Input records
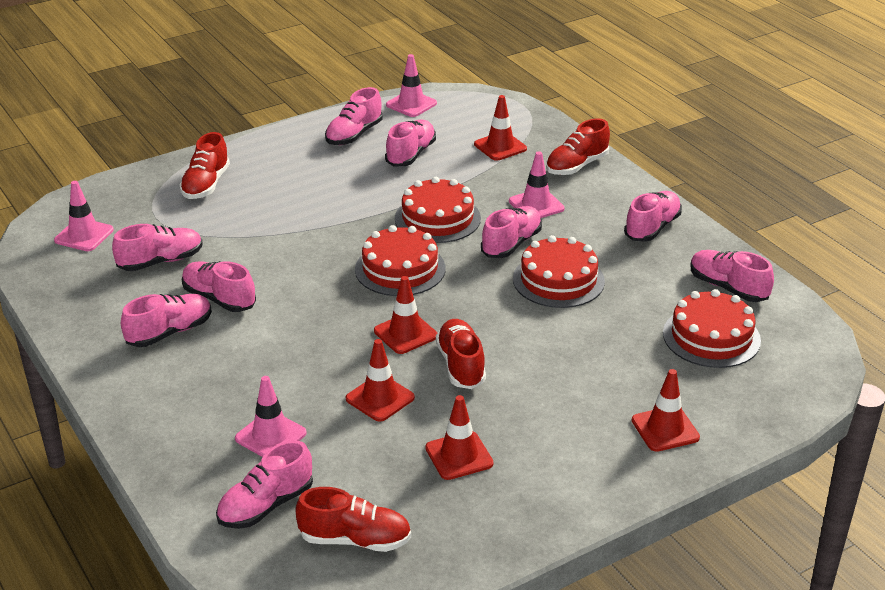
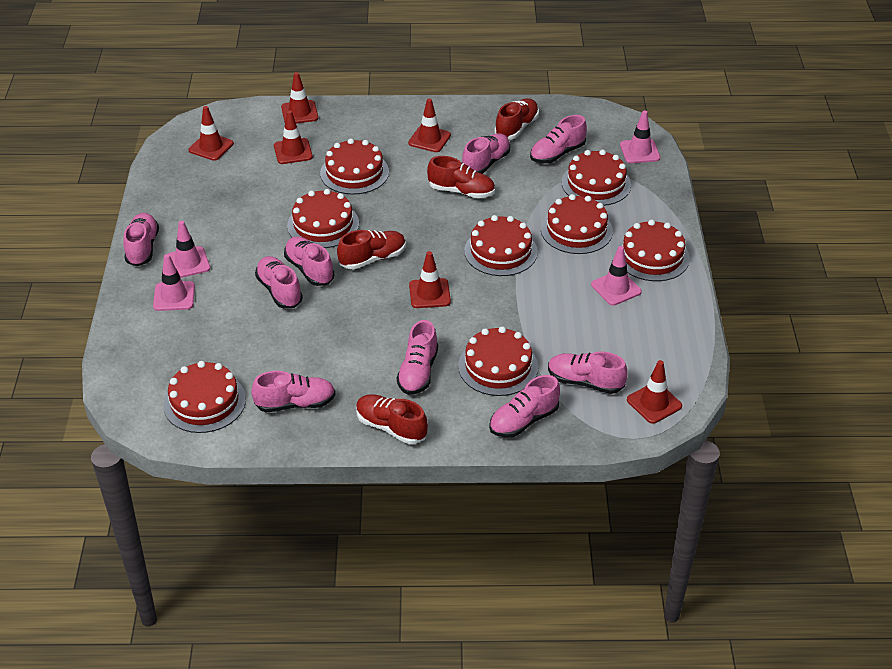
red cake: 4 -> 8
red traffic cone: 5 -> 6

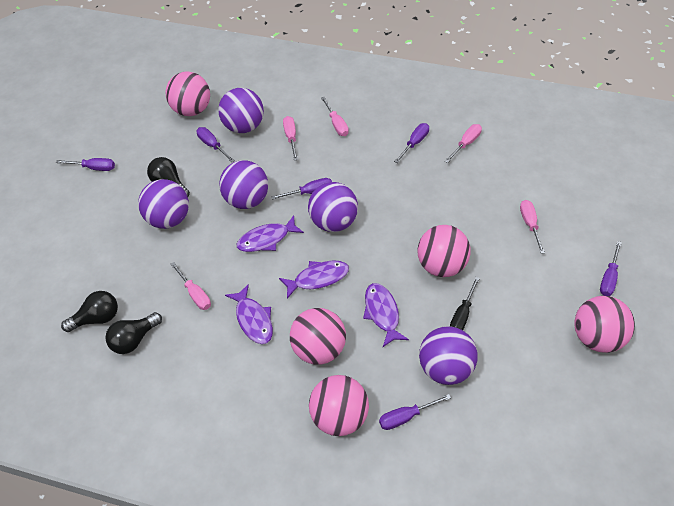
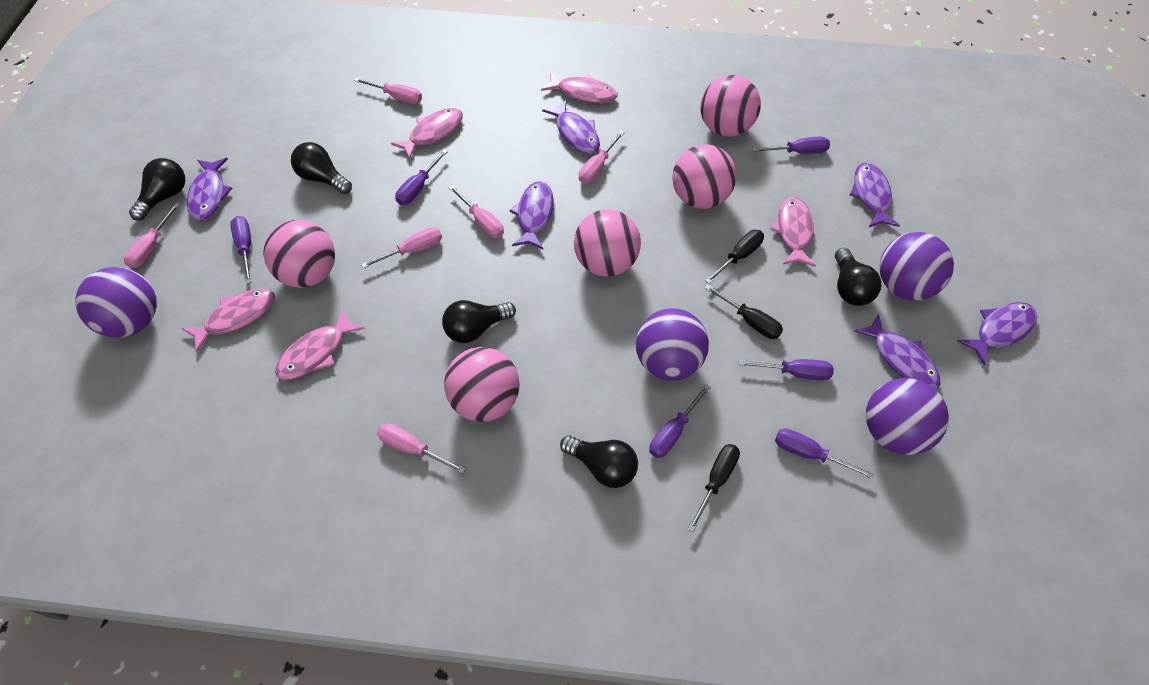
black light bulb: 3 -> 5
black screwdriver: 1 -> 3
pink fish: 0 -> 5
pink screwdriver: 5 -> 6
purple ball: 5 -> 4
purple fish: 4 -> 6

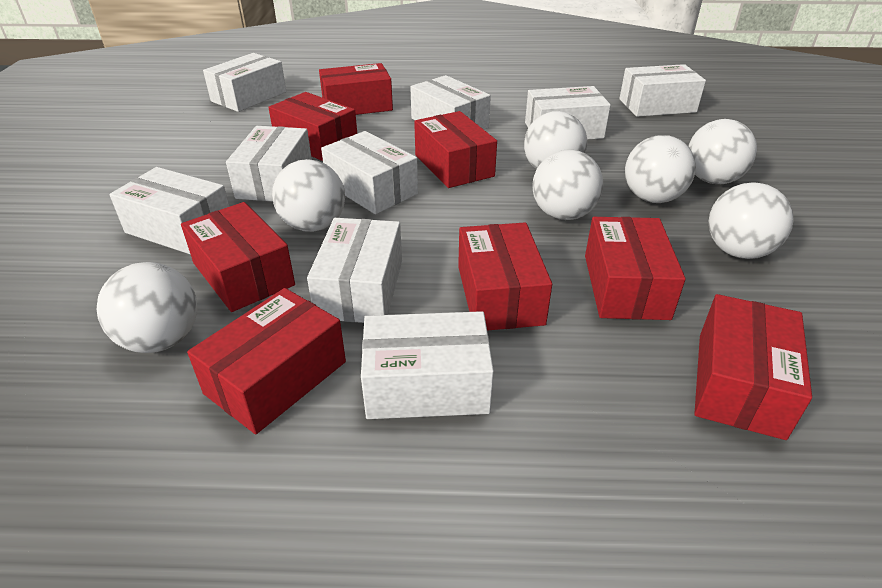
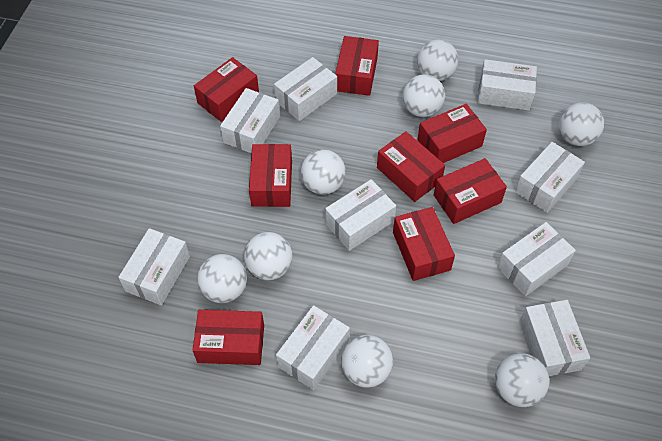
white ball: 7 -> 8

Task statement
Where a picture appears, skip it and copy the rest of the data word for word.

Exercise answer
red cake: 4 -> 8
red traffic cone: 5 -> 6

black light bulb: 3 -> 5
black screwdriver: 1 -> 3
pink fish: 0 -> 5
pink screwdriver: 5 -> 6
purple ball: 5 -> 4
purple fish: 4 -> 6

white ball: 7 -> 8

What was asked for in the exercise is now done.